_Exercise goal_
When you retype the data, keep every word exactly and include none of the pictures.

*** Material shown

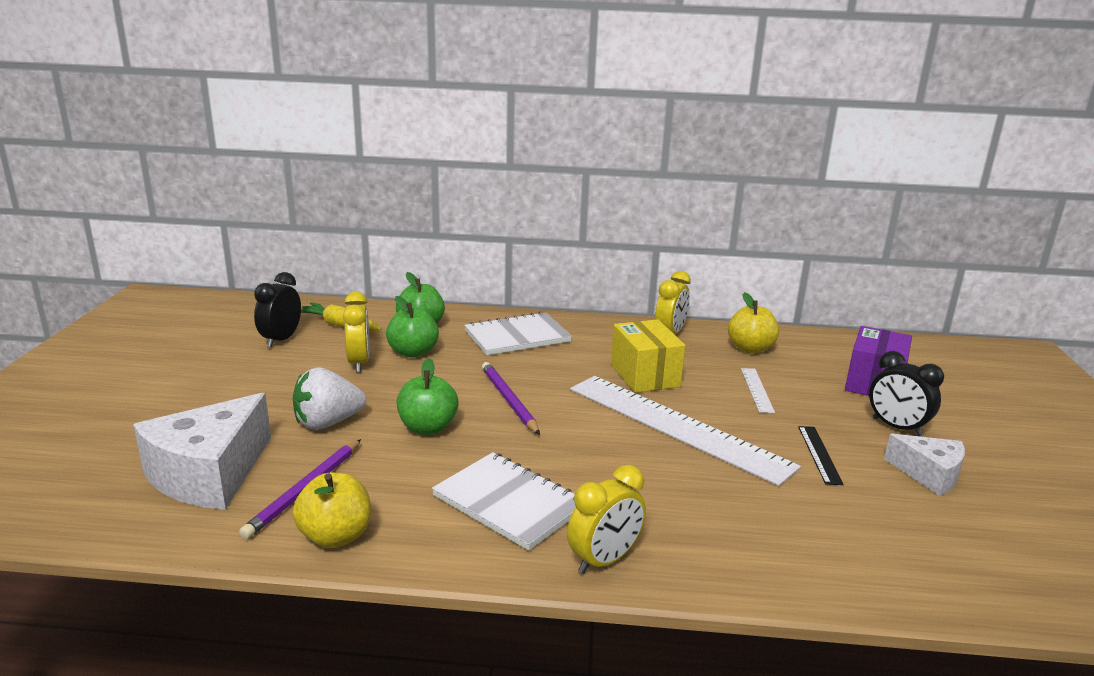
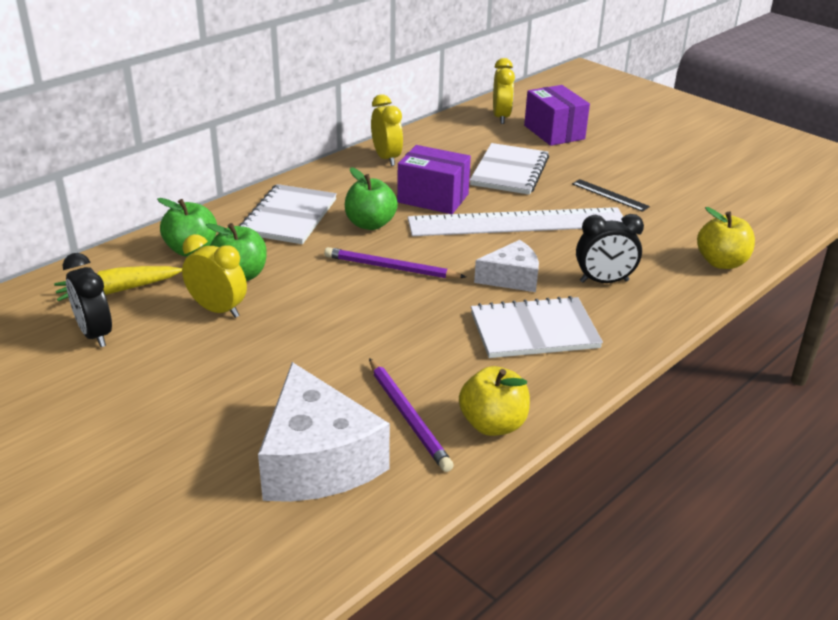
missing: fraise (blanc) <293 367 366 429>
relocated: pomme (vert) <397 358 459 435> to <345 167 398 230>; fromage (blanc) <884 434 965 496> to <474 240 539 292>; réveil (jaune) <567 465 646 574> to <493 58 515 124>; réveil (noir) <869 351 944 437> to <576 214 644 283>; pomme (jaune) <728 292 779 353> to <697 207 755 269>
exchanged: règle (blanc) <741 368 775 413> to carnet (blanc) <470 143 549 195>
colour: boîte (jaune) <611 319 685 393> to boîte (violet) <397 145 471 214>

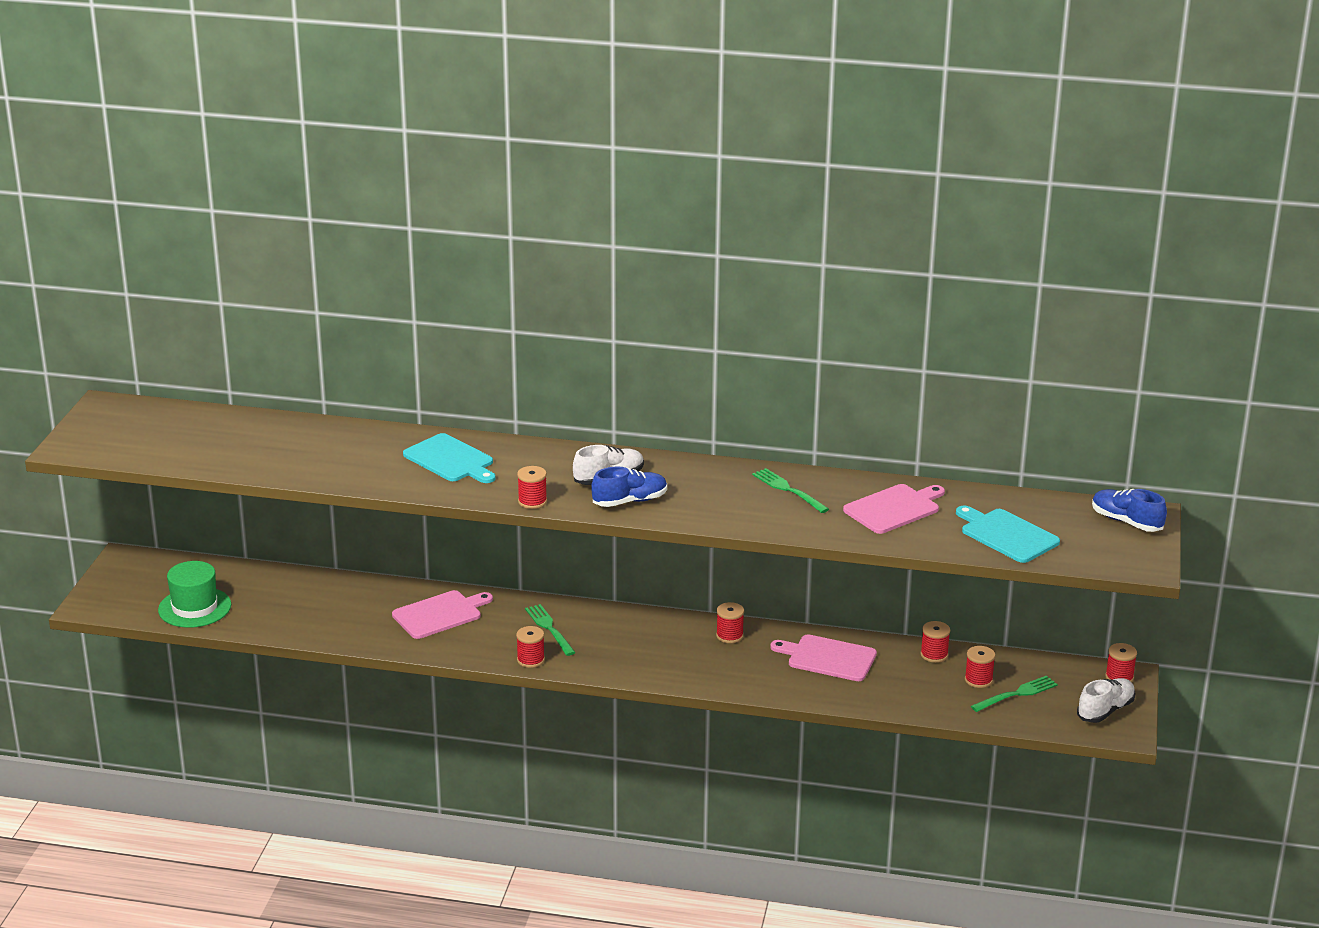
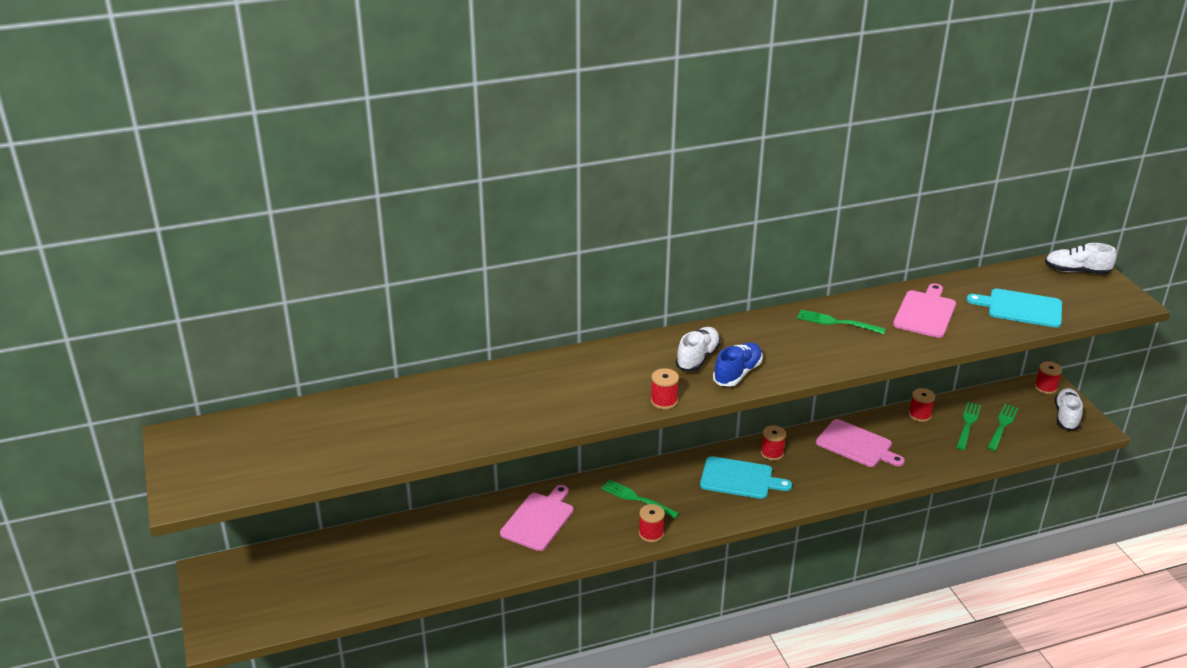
missing: chapeau (vert) <158 561 231 628>
relocated: planche à découper (turquoise) <403 433 496 483> to <700 456 792 499>
exchanged: bobine (rouge) <965 646 995 688> to fourchette (vert) <956 402 981 450>
colour: chaussure (bleu) <1092 489 1167 532> to chaussure (blanc) <1045 243 1116 275>
spun: planche à découper (rose) <770 635 877 681> = <816 419 905 467> 135 degrees counterclockwise

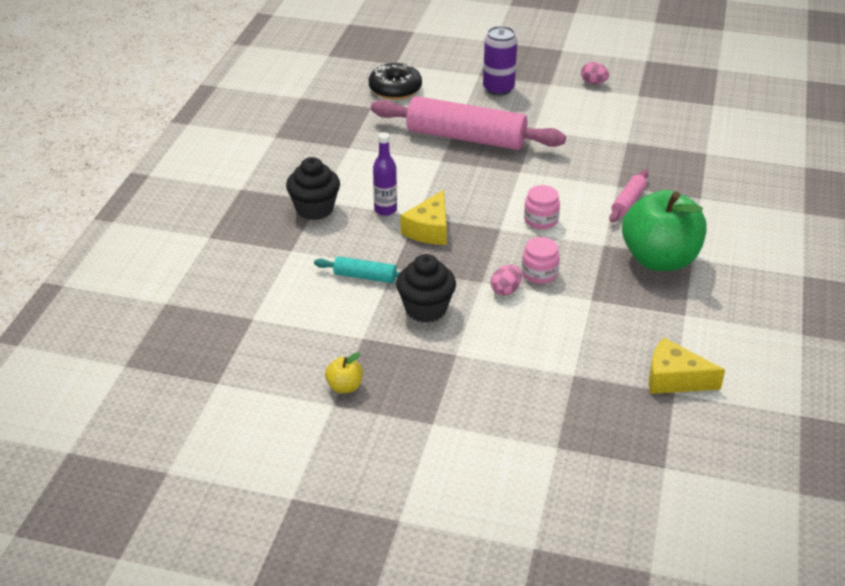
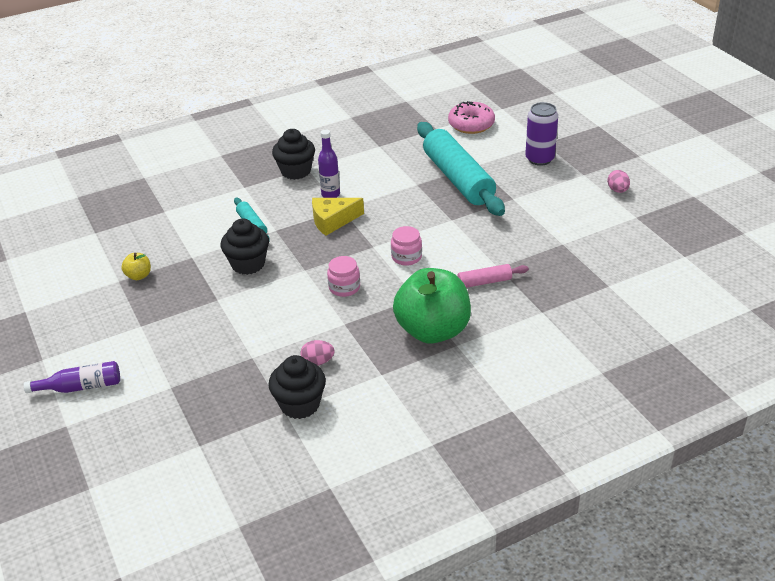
appeared: bouteille (violet) <24 361 120 393>
relocated: œuf (rose) <491 265 521 296> to <300 340 335 365>
exchanged: fromage (jaune) <649 338 725 394> to muffin (noir) <268 355 326 419>
colour: rouleau à pâtisserie (rose) <371 96 566 150> to rouleau à pâtisserie (turquoise) <417 122 505 216>; beignet (noir) <369 63 422 100> to beignet (rose) <448 101 495 134>

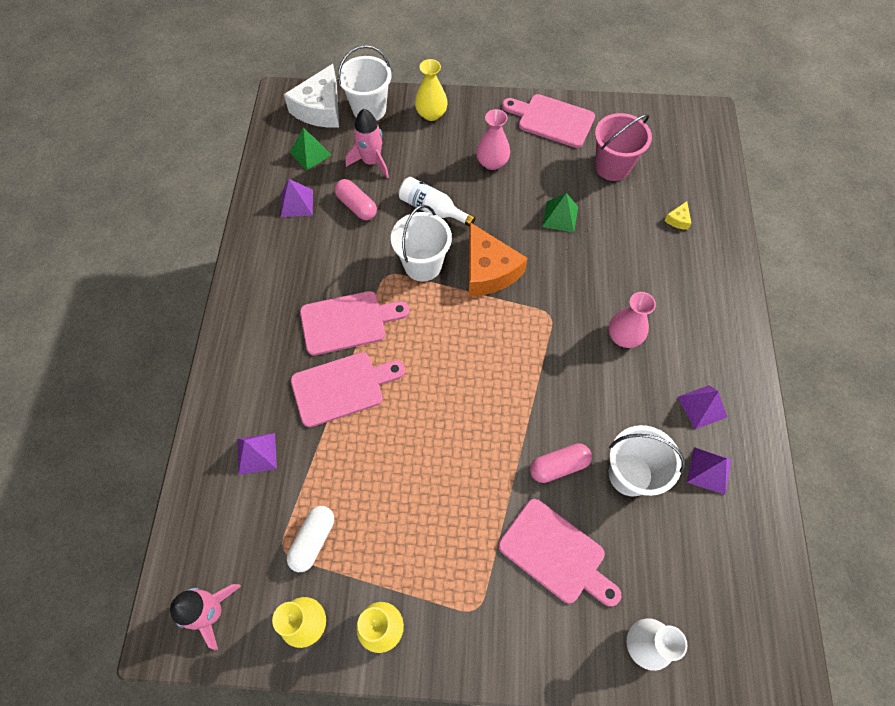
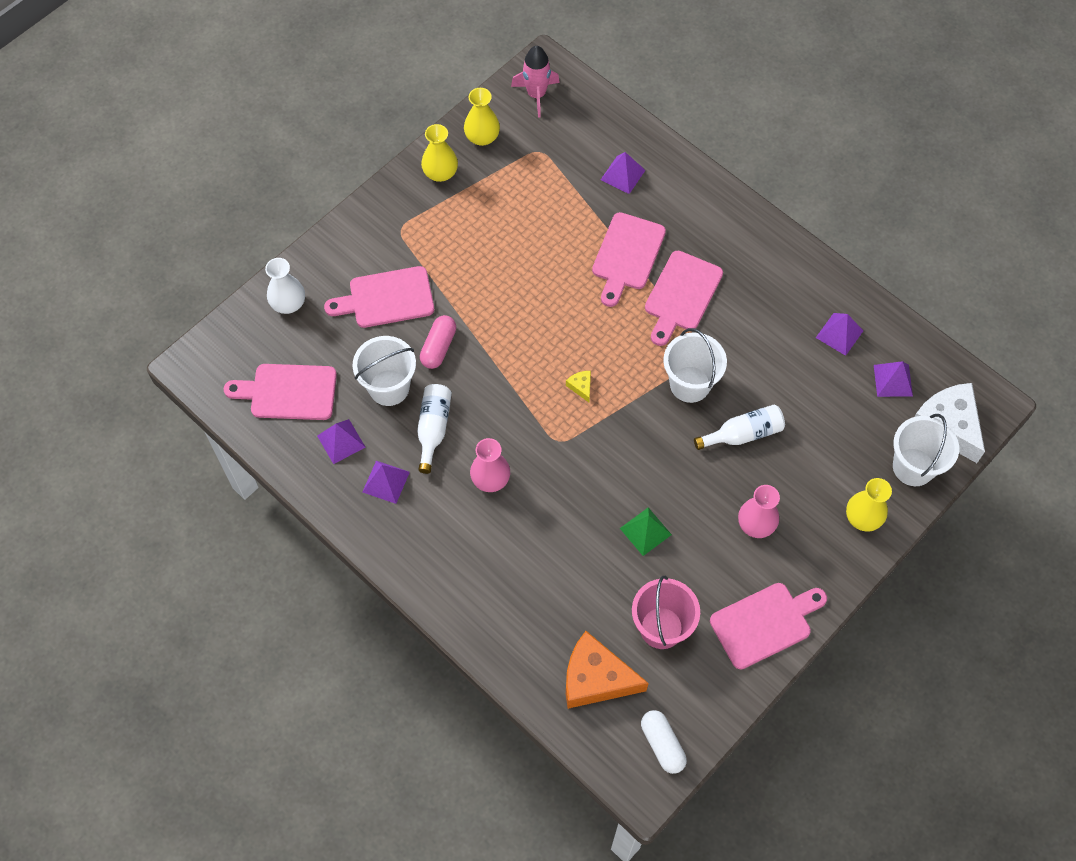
missing: gélule (rose) <334 179 377 220>; fusée (rose) <346 109 389 178>
appeared: planche à découper (rose) <224 364 337 420>; bouteille (blanc) <417 384 452 474>
relocated: fromage (jaune) <664 201 692 230> to <566 371 591 402>; fromage (orange) <469 222 528 296> to <566 631 649 709>; gélule (blanc) <287 506 334 572> to <641 710 687 774>
colour: pyramide (vert) <289 128 331 170> to pyramide (violet) <874 361 913 397>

******

_Output below_
missing: fraise (blanc) <293 367 366 429>
relocated: pomme (vert) <397 358 459 435> to <345 167 398 230>; fromage (blanc) <884 434 965 496> to <474 240 539 292>; réveil (jaune) <567 465 646 574> to <493 58 515 124>; réveil (noir) <869 351 944 437> to <576 214 644 283>; pomme (jaune) <728 292 779 353> to <697 207 755 269>
exchanged: règle (blanc) <741 368 775 413> to carnet (blanc) <470 143 549 195>
colour: boîte (jaune) <611 319 685 393> to boîte (violet) <397 145 471 214>

missing: chapeau (vert) <158 561 231 628>
relocated: planche à découper (turquoise) <403 433 496 483> to <700 456 792 499>
exchanged: bobine (rouge) <965 646 995 688> to fourchette (vert) <956 402 981 450>
colour: chaussure (bleu) <1092 489 1167 532> to chaussure (blanc) <1045 243 1116 275>
spun: planche à découper (rose) <770 635 877 681> = <816 419 905 467> 135 degrees counterclockwise

appeared: bouteille (violet) <24 361 120 393>
relocated: œuf (rose) <491 265 521 296> to <300 340 335 365>
exchanged: fromage (jaune) <649 338 725 394> to muffin (noir) <268 355 326 419>
colour: rouleau à pâtisserie (rose) <371 96 566 150> to rouleau à pâtisserie (turquoise) <417 122 505 216>; beignet (noir) <369 63 422 100> to beignet (rose) <448 101 495 134>

missing: gélule (rose) <334 179 377 220>; fusée (rose) <346 109 389 178>
appeared: planche à découper (rose) <224 364 337 420>; bouteille (blanc) <417 384 452 474>
relocated: fromage (jaune) <664 201 692 230> to <566 371 591 402>; fromage (orange) <469 222 528 296> to <566 631 649 709>; gélule (blanc) <287 506 334 572> to <641 710 687 774>
colour: pyramide (vert) <289 128 331 170> to pyramide (violet) <874 361 913 397>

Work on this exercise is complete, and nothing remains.